Content starts

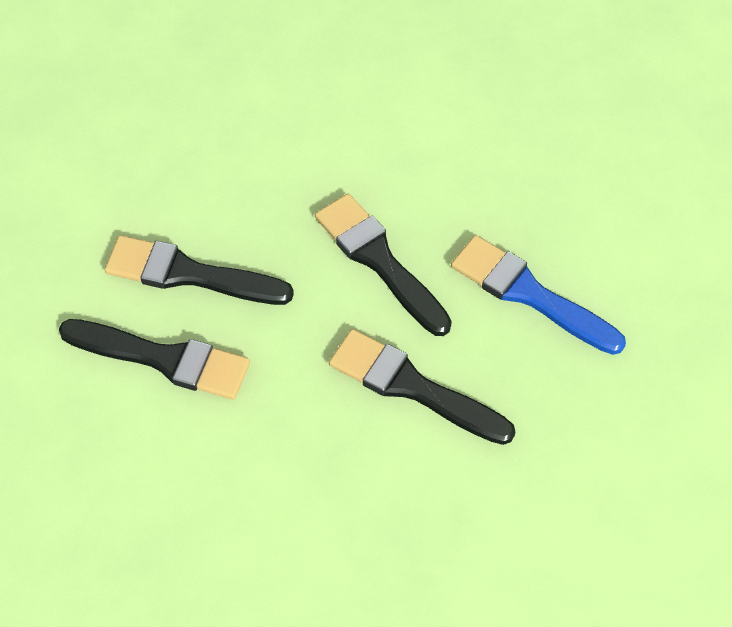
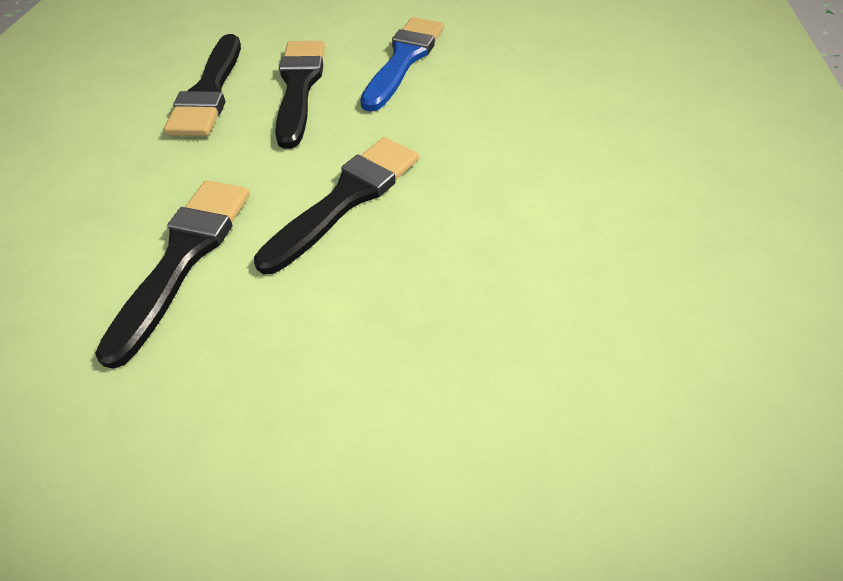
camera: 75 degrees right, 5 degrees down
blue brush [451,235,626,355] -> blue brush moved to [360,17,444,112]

Content ends
Content starts

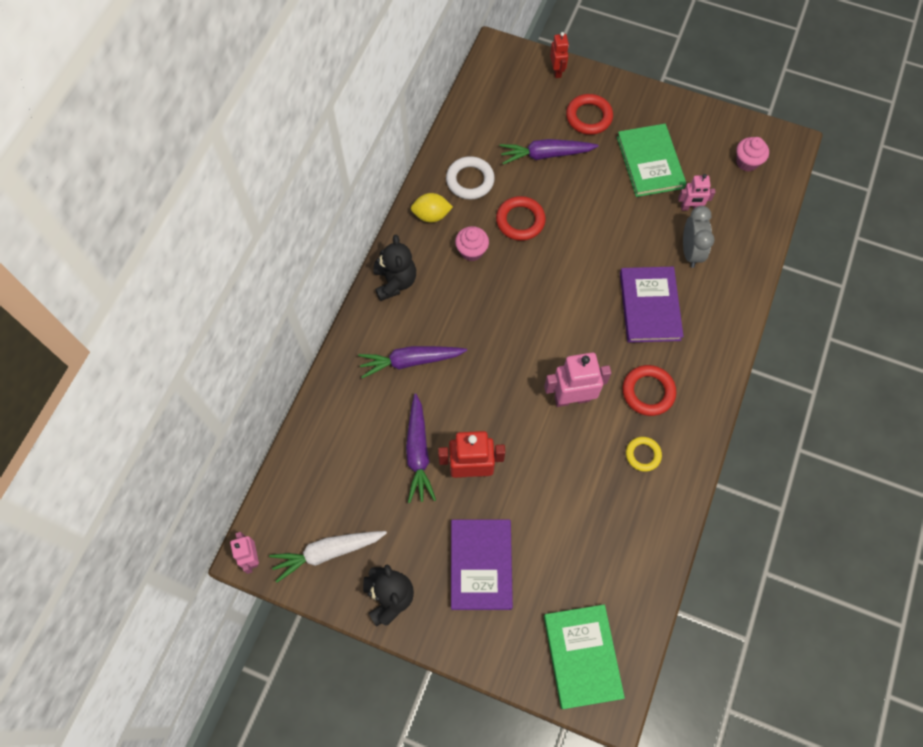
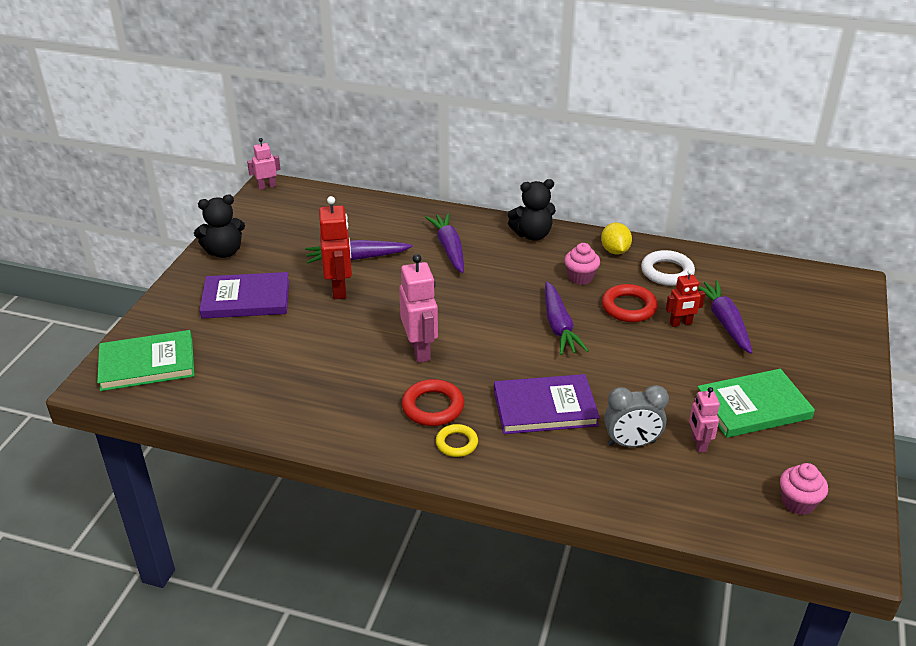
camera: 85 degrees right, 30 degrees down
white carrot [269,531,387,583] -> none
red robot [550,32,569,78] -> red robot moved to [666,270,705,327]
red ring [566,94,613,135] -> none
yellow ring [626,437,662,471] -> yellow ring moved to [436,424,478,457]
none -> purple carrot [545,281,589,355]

Content ends

What needs to be done: Taking the entries above, restate exactly those lines that fall between the line with "camera: 75 degrees right, 5 degrees down" and the line with "blue brush [451,235,626,355]", keeping both of those lines too.

Output for this task:
camera: 75 degrees right, 5 degrees down
blue brush [451,235,626,355] -> blue brush moved to [360,17,444,112]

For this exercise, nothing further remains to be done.